WHAT THE TASK REQUIRES:
Both the line containing "grey brick E4" and the line containing "lime brick M3" belong to the span. Output exactly that span from the listing below, and nothing outside it.

**** RECORD SET ****

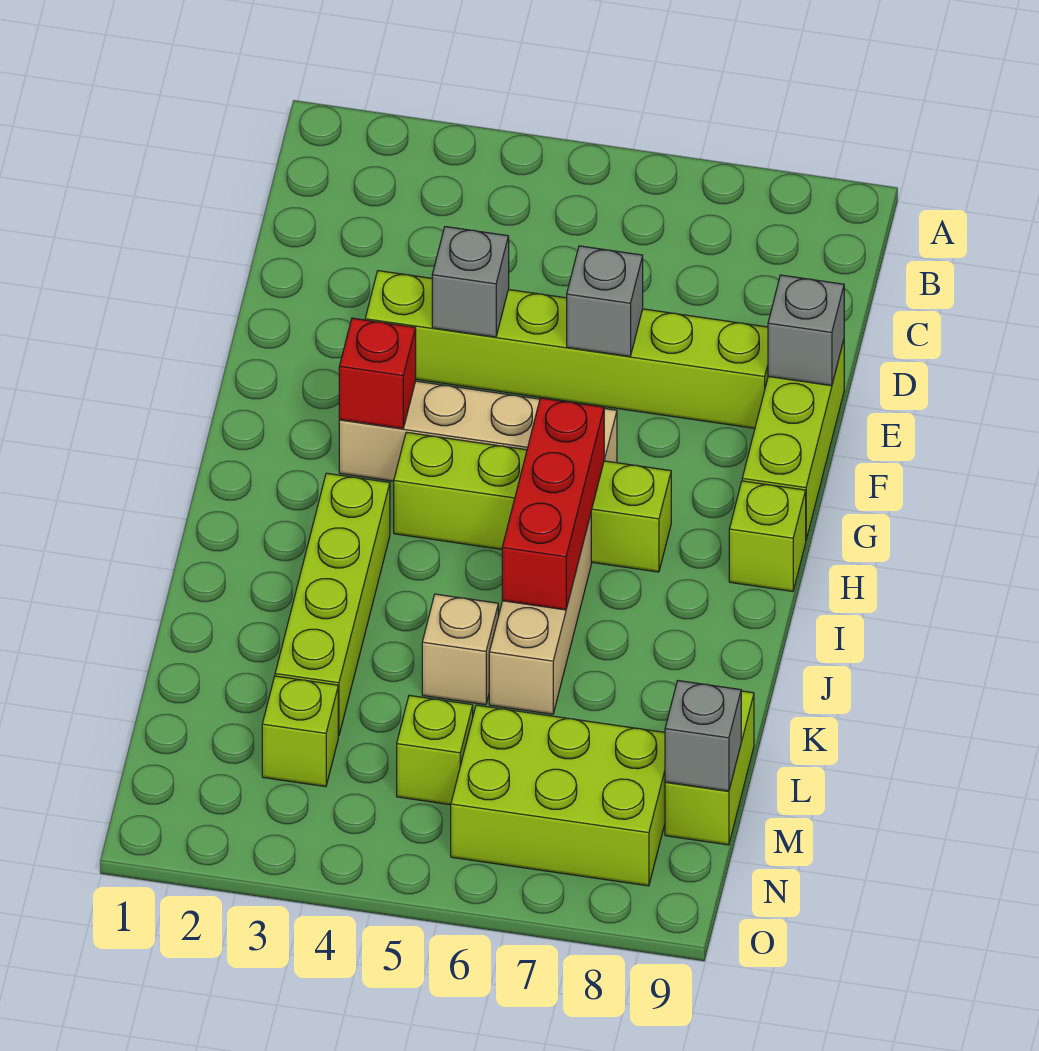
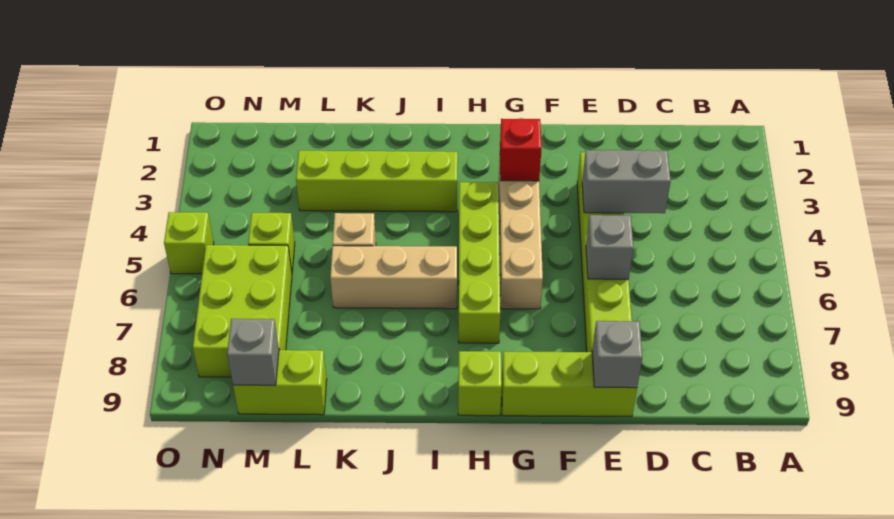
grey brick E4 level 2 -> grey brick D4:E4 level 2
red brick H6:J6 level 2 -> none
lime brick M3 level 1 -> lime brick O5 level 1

****
**** RECORD SET ****

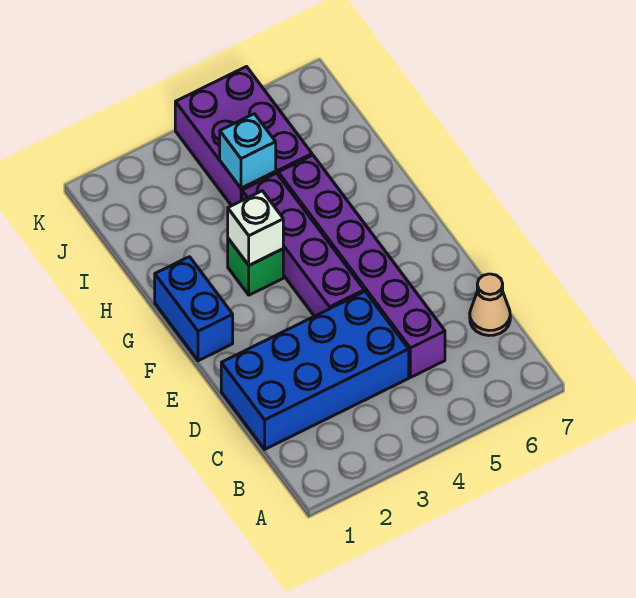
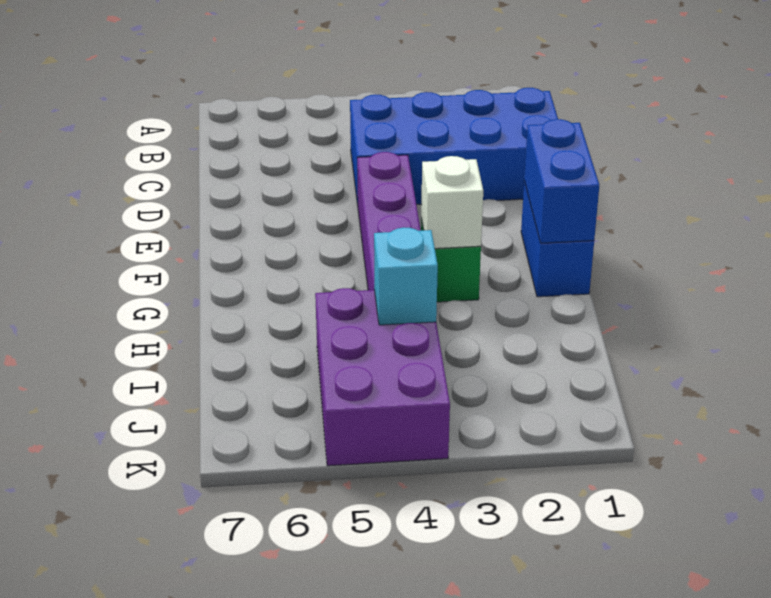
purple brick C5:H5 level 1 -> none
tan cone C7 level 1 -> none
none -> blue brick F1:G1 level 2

****

ANSWER TO THE EXERCISE:
grey brick E4 level 2 -> grey brick D4:E4 level 2
red brick H6:J6 level 2 -> none
lime brick M3 level 1 -> lime brick O5 level 1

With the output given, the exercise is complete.